EXERCISE REQUIREMENTS: From the listing below, copy only the lines running from the line that contains "(217, 242) = (178, 383): black" to the line that contains "(858, 221) = (507, 129): black", both included.

DATA UNDER STUDY:
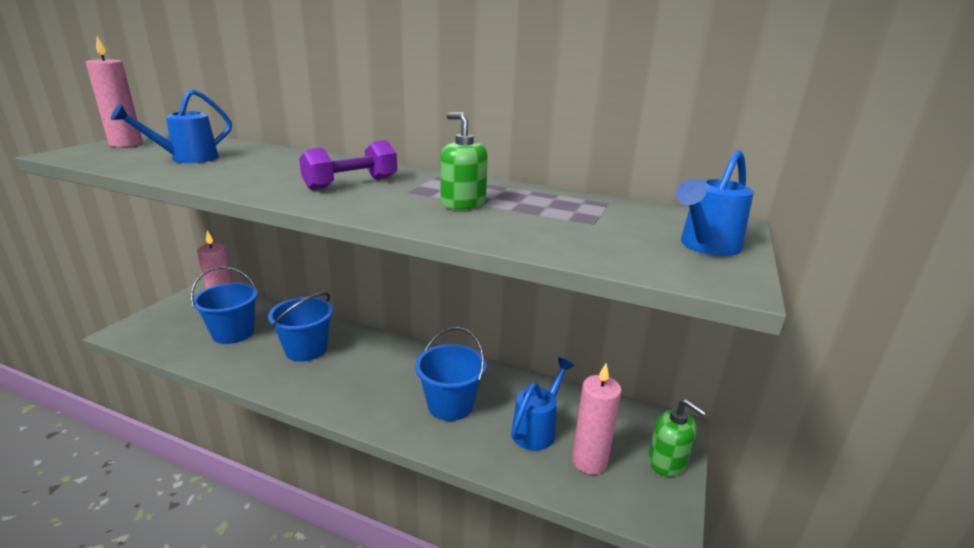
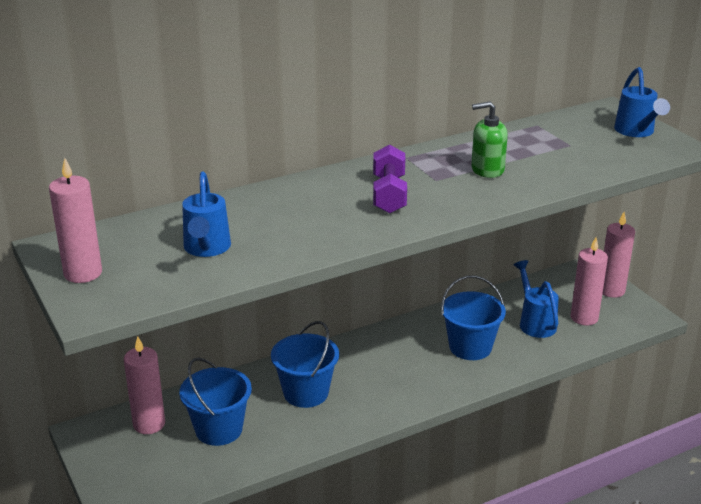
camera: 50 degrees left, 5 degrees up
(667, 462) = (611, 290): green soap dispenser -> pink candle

==

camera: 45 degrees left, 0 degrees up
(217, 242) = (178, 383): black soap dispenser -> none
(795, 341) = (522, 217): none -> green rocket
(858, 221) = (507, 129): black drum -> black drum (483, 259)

==

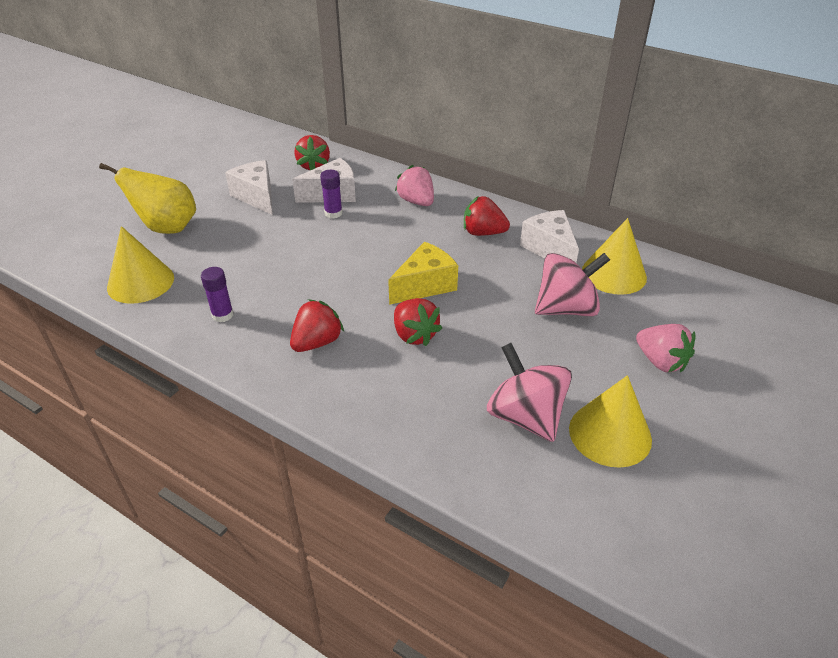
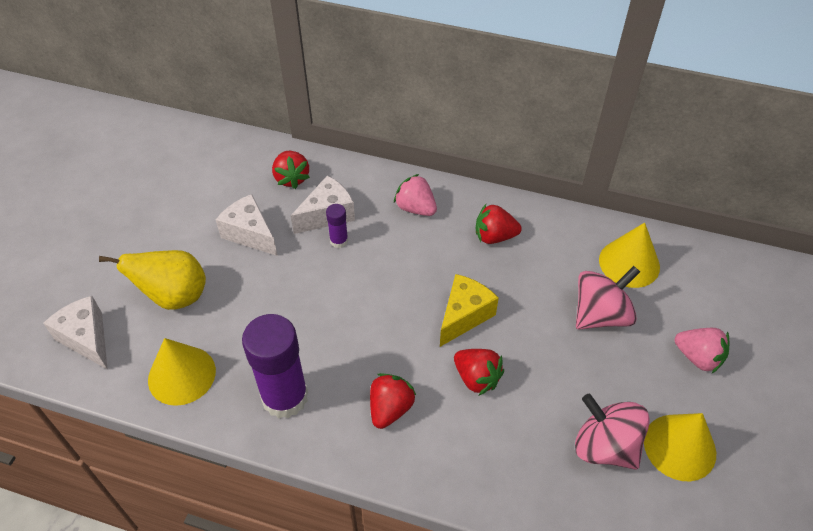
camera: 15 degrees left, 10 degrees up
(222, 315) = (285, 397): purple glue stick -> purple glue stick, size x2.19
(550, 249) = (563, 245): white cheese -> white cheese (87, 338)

ANSWER SPACE:
(217, 242) = (178, 383): black soap dispenser -> none
(795, 341) = (522, 217): none -> green rocket
(858, 221) = (507, 129): black drum -> black drum (483, 259)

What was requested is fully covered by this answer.